Supplied data

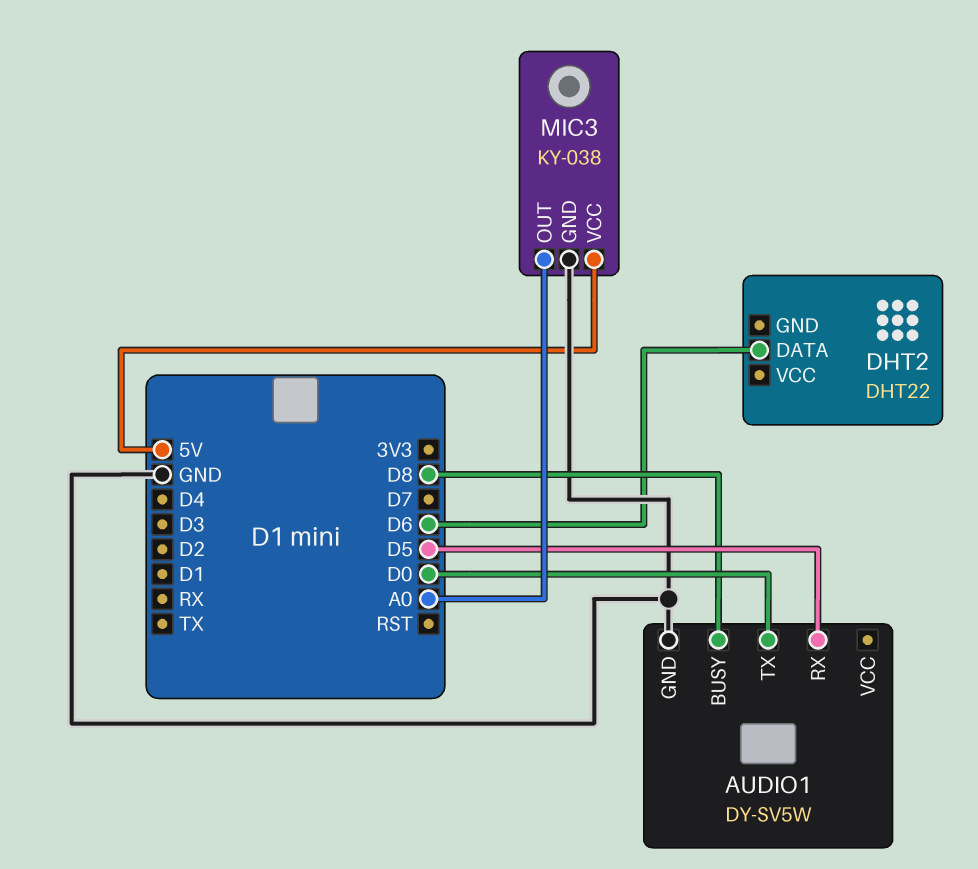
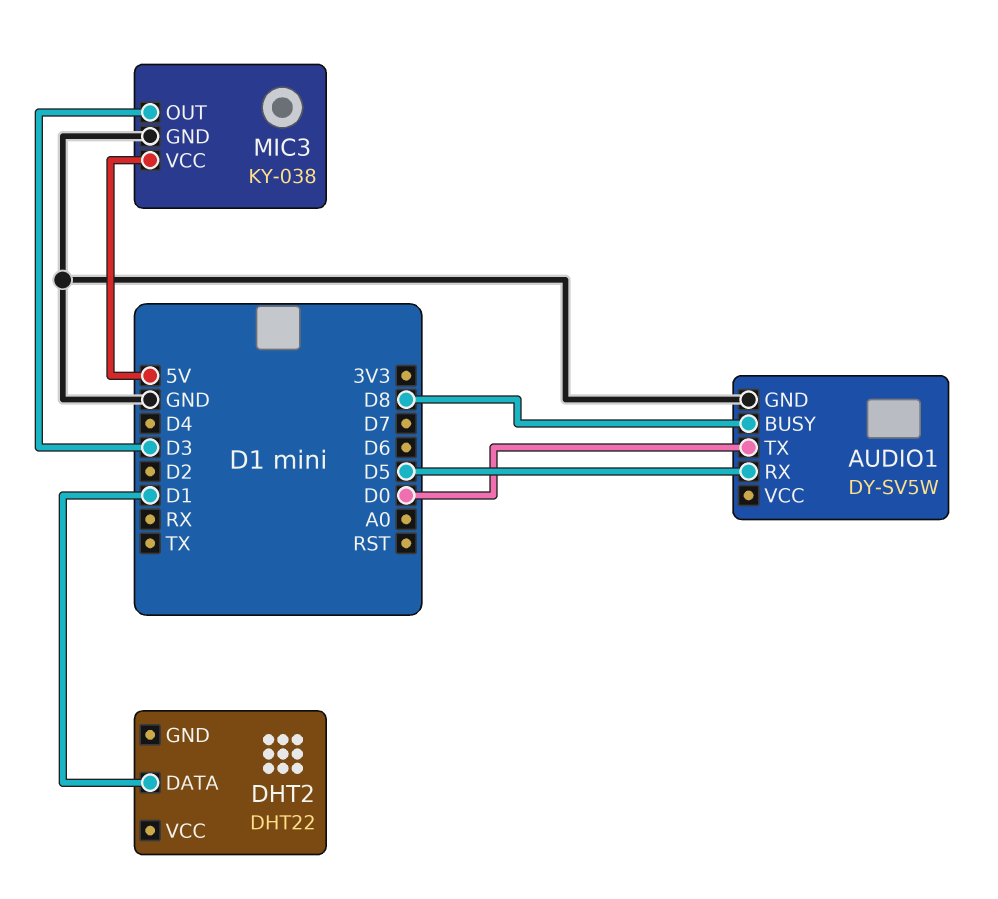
DHT2 pin DATA: D6 -> D1
MIC3 pin OUT: A0 -> D3

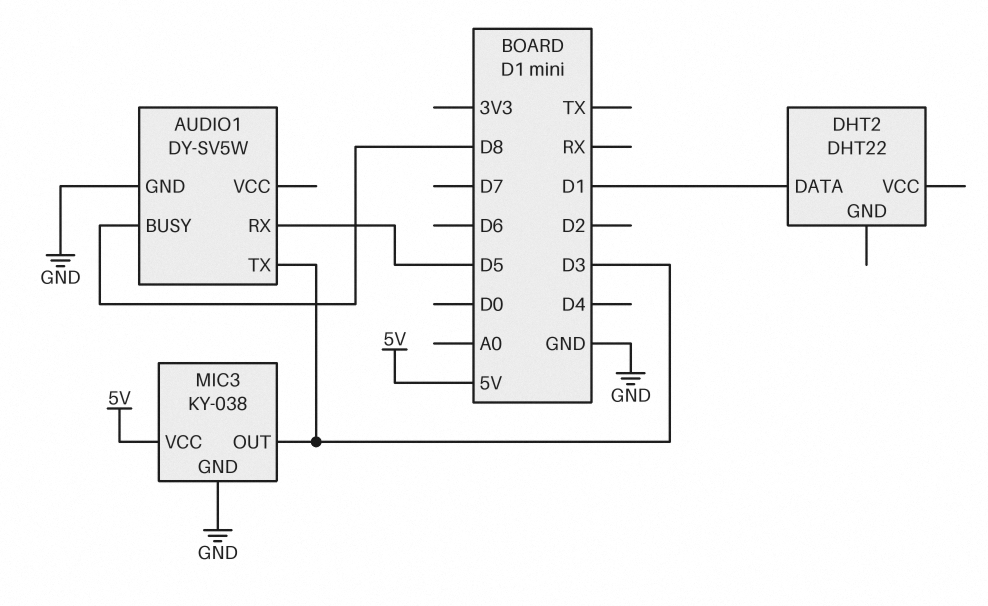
AUDIO1 pin TX: D0 -> D3

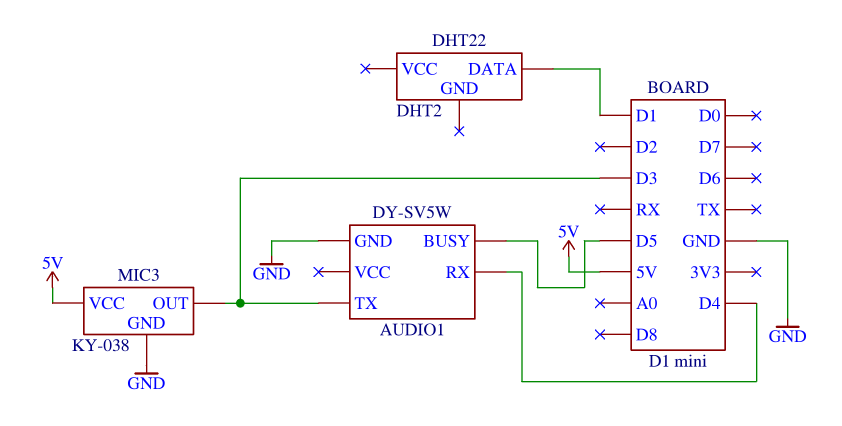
AUDIO1 pin BUSY: D8 -> D5
AUDIO1 pin RX: D5 -> D4

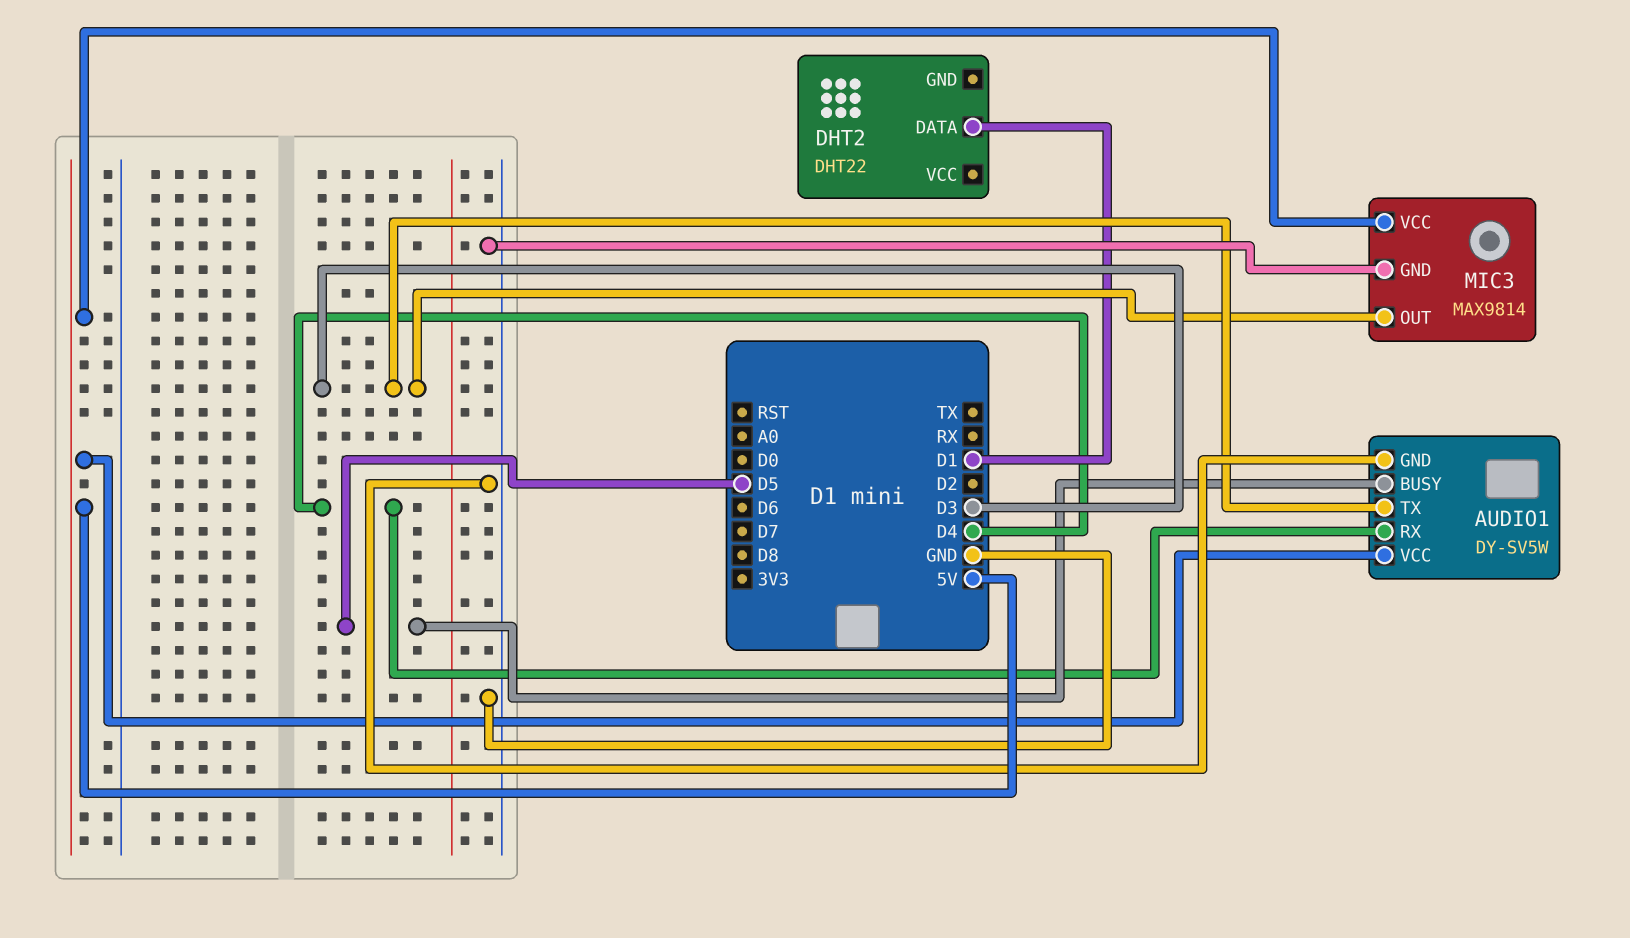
AUDIO1 pin VCC: none -> 5V
MIC3: KY-038 -> MAX9814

Work to complete
Please output the records exactly, leaving the pictures out.

Written solution
DHT2 pin DATA: D6 -> D1
MIC3 pin OUT: A0 -> D3

AUDIO1 pin TX: D0 -> D3

AUDIO1 pin BUSY: D8 -> D5
AUDIO1 pin RX: D5 -> D4

AUDIO1 pin VCC: none -> 5V
MIC3: KY-038 -> MAX9814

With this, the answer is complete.